> Assigned task
Read through the lines below and copy the ones holding the string "switch".

> Extracted records
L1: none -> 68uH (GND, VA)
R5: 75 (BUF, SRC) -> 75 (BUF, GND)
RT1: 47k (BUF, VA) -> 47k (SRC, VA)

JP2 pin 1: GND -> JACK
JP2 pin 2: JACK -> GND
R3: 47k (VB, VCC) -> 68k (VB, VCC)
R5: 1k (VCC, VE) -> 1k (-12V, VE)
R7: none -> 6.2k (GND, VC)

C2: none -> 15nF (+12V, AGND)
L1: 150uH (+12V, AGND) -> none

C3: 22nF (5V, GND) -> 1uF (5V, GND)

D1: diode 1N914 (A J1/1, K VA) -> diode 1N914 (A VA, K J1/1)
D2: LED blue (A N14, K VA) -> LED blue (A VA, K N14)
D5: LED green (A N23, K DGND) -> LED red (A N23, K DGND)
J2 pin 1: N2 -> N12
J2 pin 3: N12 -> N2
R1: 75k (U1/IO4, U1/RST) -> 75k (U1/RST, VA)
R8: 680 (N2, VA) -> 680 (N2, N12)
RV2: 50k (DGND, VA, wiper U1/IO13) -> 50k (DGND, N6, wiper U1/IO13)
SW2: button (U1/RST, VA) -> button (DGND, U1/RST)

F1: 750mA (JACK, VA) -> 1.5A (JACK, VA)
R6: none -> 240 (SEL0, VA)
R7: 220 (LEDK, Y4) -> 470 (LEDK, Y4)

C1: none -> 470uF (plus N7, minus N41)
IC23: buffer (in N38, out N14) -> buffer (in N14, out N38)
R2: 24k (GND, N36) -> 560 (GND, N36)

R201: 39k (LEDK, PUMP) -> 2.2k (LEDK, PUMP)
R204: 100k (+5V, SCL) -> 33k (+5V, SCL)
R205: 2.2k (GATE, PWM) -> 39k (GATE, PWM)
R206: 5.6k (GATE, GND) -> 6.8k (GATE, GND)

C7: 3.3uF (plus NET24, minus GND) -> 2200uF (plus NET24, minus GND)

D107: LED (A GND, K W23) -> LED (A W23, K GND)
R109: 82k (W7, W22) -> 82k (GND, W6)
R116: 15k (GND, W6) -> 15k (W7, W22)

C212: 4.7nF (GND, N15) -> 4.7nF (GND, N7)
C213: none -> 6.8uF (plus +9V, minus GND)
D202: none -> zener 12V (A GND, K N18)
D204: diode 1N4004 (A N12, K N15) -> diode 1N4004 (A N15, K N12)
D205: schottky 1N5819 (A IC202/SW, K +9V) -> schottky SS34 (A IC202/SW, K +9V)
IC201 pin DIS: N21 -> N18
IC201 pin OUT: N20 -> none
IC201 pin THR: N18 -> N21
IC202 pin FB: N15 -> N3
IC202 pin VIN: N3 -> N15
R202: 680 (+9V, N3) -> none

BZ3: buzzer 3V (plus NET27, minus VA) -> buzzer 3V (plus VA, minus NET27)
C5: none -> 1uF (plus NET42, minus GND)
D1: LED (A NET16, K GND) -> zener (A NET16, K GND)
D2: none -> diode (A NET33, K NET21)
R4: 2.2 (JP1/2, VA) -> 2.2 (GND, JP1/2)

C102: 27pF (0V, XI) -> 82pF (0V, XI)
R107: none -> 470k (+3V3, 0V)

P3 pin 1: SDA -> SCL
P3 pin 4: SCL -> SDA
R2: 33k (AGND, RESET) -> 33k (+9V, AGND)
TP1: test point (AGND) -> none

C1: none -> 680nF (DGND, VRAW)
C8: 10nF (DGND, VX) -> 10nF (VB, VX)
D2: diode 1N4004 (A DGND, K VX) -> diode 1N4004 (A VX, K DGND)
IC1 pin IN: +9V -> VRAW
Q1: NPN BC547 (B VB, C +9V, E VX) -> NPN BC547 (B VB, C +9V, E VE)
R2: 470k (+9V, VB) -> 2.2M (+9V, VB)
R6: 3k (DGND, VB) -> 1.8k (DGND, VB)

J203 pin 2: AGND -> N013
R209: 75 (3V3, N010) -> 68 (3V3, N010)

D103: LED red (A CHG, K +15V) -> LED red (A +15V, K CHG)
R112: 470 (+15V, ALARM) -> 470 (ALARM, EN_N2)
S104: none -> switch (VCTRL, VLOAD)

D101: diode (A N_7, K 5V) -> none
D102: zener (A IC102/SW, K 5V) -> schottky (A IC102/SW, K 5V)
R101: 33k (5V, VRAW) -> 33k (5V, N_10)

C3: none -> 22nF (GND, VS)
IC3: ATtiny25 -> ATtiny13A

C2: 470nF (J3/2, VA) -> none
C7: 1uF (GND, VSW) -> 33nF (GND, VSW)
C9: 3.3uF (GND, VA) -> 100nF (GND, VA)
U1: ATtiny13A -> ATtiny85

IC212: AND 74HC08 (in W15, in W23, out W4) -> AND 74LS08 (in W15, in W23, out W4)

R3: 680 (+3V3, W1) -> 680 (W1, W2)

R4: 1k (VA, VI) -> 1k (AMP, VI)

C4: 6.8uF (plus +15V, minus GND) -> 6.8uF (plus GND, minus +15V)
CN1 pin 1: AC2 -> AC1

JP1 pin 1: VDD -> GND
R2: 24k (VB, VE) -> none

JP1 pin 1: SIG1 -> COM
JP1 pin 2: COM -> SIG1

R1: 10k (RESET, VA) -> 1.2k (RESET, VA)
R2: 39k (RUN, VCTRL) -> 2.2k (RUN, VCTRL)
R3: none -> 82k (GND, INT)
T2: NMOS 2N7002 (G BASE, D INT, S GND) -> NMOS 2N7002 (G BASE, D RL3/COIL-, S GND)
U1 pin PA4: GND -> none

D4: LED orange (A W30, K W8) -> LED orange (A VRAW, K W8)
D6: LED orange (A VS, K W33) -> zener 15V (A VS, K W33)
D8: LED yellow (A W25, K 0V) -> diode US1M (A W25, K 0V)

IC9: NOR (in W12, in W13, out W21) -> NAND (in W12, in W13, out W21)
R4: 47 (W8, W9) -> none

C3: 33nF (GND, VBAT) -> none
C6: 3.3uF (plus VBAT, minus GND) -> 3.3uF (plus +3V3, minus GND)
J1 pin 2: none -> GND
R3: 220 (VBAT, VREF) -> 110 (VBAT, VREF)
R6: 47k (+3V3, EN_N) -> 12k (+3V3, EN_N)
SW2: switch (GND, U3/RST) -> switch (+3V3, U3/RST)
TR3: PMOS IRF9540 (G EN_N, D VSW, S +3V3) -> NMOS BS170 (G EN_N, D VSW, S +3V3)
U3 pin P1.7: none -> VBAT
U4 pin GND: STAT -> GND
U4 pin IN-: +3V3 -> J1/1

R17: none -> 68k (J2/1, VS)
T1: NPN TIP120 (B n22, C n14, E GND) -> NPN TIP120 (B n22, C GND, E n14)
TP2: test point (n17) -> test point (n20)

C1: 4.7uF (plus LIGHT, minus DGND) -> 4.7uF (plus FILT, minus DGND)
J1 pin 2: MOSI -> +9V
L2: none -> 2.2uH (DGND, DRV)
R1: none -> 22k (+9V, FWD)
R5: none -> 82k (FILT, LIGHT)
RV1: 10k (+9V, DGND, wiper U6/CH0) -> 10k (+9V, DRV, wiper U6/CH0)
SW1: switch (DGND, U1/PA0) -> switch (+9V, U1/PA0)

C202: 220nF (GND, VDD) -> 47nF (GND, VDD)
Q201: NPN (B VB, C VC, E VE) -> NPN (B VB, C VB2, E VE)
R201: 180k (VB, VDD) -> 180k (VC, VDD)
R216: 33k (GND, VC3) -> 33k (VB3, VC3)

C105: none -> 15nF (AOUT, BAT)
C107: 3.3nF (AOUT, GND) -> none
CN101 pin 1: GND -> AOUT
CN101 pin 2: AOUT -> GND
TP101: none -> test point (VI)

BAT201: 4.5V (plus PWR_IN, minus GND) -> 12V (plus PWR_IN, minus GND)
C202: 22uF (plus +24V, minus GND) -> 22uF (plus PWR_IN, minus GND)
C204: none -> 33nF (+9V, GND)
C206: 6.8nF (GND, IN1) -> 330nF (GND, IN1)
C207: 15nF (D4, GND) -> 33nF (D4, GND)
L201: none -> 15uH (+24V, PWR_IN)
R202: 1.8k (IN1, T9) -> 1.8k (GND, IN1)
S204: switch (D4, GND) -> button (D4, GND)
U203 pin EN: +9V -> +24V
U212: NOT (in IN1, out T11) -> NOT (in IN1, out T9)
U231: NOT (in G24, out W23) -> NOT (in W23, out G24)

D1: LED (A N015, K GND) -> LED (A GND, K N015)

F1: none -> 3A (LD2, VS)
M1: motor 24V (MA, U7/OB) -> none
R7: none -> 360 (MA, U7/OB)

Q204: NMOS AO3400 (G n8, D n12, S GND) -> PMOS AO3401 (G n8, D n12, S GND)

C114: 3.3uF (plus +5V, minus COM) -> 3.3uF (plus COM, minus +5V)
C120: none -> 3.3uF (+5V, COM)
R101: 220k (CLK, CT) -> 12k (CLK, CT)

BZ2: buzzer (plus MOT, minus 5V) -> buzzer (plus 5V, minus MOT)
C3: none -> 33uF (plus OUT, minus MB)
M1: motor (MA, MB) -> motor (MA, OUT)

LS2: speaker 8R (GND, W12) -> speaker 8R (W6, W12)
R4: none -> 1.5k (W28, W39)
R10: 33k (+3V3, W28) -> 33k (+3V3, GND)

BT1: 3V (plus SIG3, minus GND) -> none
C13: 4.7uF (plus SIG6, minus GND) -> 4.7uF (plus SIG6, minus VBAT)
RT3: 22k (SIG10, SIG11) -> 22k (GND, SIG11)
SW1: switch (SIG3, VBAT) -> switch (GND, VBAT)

> Result of this task
S104: none -> switch (VCTRL, VLOAD)
SW2: switch (GND, U3/RST) -> switch (+3V3, U3/RST)
SW1: switch (DGND, U1/PA0) -> switch (+9V, U1/PA0)
S204: switch (D4, GND) -> button (D4, GND)
SW1: switch (SIG3, VBAT) -> switch (GND, VBAT)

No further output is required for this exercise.